▸ **Try it**
From the data below, copy out every line in which the word "white" occurs.

▸ **Input records**
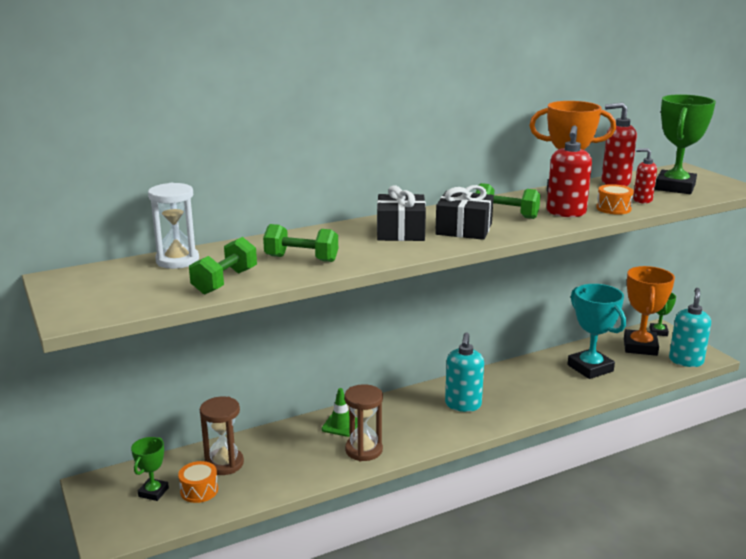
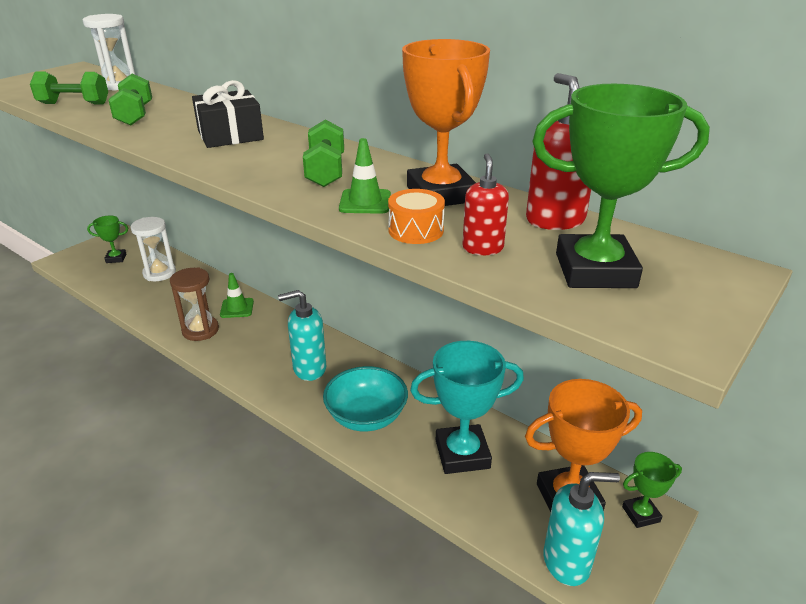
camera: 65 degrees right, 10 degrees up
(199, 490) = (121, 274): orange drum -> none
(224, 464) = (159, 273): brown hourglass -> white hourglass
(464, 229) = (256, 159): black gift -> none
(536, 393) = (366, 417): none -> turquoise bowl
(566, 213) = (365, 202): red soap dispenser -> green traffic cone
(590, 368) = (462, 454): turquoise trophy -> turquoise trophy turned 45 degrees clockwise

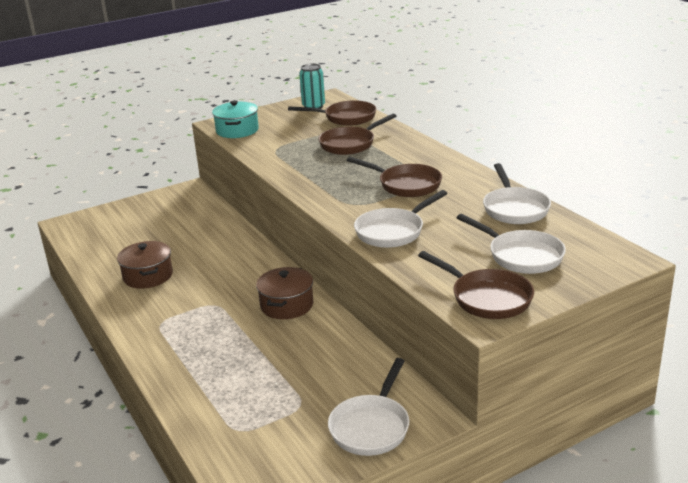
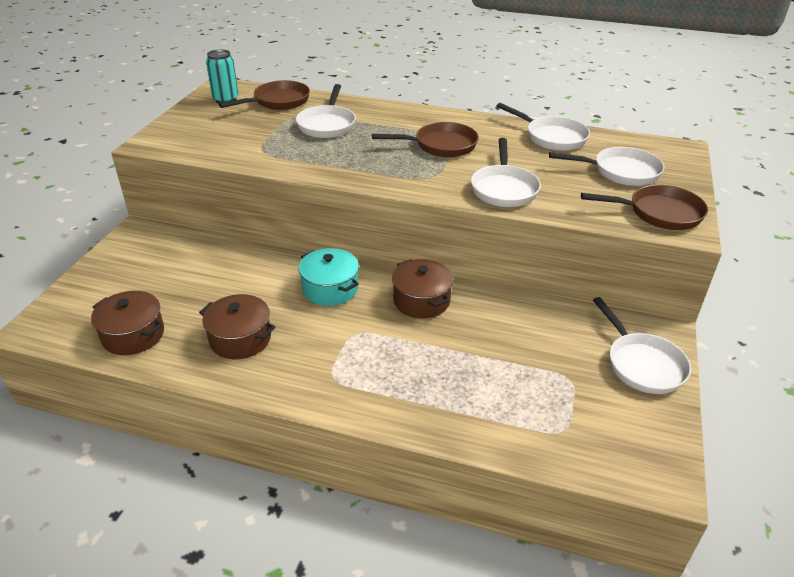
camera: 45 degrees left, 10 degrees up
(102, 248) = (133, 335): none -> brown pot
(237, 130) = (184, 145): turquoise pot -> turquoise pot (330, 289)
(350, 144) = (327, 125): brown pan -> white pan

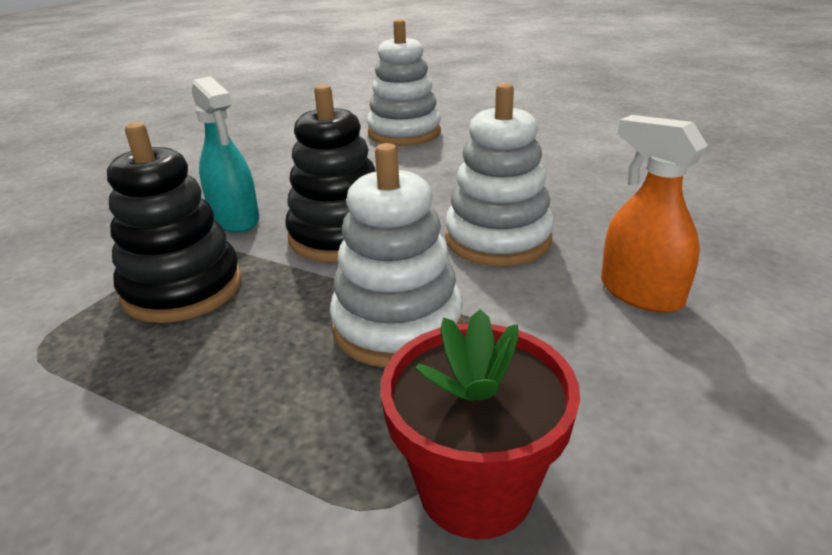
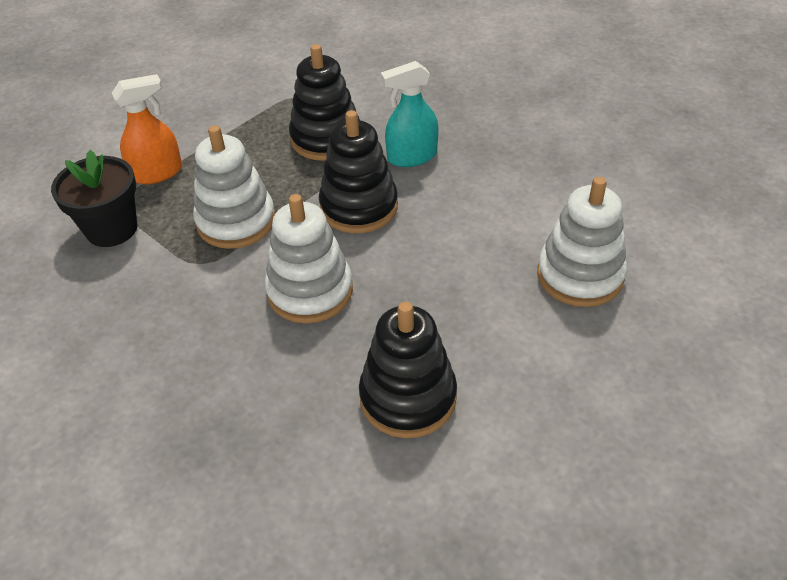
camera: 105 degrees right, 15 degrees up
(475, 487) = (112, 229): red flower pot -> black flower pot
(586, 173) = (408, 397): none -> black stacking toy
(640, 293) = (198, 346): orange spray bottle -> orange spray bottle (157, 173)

▸ **Response to the task**
(224, 464) = (159, 273): brown hourglass -> white hourglass
(350, 144) = (327, 125): brown pan -> white pan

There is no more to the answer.